> _Task prompt_: The answer must consist only of the lines from the line with "The pastry roller" to the line with "The second view lost the pillar", both included, exactly as they stand below.

> _Extracted data_:
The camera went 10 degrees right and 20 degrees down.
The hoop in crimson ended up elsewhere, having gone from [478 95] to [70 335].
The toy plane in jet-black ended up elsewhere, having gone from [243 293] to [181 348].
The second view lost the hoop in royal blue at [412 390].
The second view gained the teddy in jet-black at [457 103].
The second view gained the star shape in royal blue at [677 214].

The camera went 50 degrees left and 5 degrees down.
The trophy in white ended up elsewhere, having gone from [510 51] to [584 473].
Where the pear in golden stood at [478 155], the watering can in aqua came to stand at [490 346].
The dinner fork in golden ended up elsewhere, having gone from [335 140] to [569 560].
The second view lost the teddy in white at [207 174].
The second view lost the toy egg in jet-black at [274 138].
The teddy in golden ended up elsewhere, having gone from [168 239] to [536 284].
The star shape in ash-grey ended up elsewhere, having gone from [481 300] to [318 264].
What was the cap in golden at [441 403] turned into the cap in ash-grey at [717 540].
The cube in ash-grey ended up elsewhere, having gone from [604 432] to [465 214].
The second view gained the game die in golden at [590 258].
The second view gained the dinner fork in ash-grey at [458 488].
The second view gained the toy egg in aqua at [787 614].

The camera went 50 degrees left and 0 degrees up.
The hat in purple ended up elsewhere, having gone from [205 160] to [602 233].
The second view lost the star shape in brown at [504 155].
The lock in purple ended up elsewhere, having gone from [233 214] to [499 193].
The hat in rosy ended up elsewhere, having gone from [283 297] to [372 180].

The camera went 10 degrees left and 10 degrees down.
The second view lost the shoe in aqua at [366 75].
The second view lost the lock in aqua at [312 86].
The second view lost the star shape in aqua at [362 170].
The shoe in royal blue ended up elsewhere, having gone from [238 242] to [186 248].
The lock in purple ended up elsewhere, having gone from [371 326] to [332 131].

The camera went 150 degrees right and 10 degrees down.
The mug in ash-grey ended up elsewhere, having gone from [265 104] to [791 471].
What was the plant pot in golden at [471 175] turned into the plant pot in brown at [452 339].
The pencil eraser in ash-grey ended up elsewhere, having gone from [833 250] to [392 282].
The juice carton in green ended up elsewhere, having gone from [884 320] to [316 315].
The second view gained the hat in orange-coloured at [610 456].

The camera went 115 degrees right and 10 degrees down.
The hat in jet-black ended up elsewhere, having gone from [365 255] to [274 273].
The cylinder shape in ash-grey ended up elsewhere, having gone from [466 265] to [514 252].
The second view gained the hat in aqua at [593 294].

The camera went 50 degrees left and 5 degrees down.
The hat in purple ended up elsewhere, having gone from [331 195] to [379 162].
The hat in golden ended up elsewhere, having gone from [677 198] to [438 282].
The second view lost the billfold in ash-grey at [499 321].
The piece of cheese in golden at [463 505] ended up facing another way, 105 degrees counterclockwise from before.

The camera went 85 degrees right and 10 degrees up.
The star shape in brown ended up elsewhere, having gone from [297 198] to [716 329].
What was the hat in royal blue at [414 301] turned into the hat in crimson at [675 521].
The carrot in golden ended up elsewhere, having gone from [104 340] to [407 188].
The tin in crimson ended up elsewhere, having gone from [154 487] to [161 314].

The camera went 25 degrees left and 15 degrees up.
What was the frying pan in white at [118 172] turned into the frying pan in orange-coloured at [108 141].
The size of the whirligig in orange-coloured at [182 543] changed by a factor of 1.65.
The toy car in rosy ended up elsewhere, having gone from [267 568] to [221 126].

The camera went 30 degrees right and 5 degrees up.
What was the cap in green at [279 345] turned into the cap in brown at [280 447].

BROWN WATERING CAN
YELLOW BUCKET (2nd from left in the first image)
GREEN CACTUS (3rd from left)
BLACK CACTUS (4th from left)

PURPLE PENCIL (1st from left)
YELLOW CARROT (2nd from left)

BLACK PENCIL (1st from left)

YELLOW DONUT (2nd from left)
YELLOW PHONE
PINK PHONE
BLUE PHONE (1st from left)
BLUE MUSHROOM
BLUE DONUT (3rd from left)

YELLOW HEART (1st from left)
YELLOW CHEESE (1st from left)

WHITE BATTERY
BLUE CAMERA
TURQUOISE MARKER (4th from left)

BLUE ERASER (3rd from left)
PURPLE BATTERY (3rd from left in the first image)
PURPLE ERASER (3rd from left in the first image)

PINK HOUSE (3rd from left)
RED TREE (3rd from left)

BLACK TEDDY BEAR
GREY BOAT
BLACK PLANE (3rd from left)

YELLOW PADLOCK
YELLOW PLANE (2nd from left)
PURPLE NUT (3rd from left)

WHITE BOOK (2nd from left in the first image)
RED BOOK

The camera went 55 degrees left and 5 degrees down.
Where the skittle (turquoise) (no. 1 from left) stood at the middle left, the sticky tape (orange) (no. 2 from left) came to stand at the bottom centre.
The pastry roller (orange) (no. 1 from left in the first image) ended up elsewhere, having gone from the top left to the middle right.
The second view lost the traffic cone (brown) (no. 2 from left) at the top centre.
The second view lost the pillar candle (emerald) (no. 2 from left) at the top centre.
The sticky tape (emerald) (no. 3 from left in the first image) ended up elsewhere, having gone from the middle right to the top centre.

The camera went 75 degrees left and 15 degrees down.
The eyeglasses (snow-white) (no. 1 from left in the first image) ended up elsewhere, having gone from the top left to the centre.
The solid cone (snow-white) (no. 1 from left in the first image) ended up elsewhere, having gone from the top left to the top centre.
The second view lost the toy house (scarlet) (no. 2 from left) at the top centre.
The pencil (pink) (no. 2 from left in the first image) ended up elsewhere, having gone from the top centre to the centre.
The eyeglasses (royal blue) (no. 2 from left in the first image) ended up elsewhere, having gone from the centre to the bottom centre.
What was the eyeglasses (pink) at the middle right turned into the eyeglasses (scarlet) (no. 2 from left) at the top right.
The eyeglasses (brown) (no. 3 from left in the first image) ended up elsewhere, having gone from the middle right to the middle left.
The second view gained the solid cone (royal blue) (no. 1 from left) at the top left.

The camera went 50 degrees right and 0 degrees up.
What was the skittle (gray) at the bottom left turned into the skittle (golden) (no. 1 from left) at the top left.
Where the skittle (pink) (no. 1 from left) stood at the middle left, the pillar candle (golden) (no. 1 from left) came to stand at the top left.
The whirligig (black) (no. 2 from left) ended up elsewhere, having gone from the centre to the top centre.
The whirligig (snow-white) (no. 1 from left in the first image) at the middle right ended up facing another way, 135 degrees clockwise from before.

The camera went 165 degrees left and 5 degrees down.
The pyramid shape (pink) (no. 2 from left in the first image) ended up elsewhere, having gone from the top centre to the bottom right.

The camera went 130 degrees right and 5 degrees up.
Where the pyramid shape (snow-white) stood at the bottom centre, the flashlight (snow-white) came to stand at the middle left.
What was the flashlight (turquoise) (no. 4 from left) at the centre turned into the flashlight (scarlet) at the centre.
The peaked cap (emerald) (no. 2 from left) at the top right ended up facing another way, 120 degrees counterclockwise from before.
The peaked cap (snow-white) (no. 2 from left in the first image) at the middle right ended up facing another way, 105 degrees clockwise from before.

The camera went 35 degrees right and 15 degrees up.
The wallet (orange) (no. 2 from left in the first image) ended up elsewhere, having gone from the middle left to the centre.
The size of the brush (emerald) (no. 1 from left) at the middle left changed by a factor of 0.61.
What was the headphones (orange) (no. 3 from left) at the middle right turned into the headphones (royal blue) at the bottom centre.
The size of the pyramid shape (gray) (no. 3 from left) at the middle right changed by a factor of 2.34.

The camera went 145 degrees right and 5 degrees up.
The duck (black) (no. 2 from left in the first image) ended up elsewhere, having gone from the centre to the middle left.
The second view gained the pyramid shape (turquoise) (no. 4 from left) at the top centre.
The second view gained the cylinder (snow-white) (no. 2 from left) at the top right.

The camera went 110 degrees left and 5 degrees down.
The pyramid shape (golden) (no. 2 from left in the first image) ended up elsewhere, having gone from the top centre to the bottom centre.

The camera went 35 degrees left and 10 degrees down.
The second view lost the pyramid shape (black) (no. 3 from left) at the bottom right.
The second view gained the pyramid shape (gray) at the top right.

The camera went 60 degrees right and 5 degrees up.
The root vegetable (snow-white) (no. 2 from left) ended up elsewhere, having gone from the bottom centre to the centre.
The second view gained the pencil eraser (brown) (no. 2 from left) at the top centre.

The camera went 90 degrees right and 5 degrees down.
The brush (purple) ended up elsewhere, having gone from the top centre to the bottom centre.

> _Response area_:
The pastry roller (orange) (no. 1 from left in the first image) ended up elsewhere, having gone from the top left to the middle right.
The second view lost the traffic cone (brown) (no. 2 from left) at the top centre.
The second view lost the pillar candle (emerald) (no. 2 from left) at the top centre.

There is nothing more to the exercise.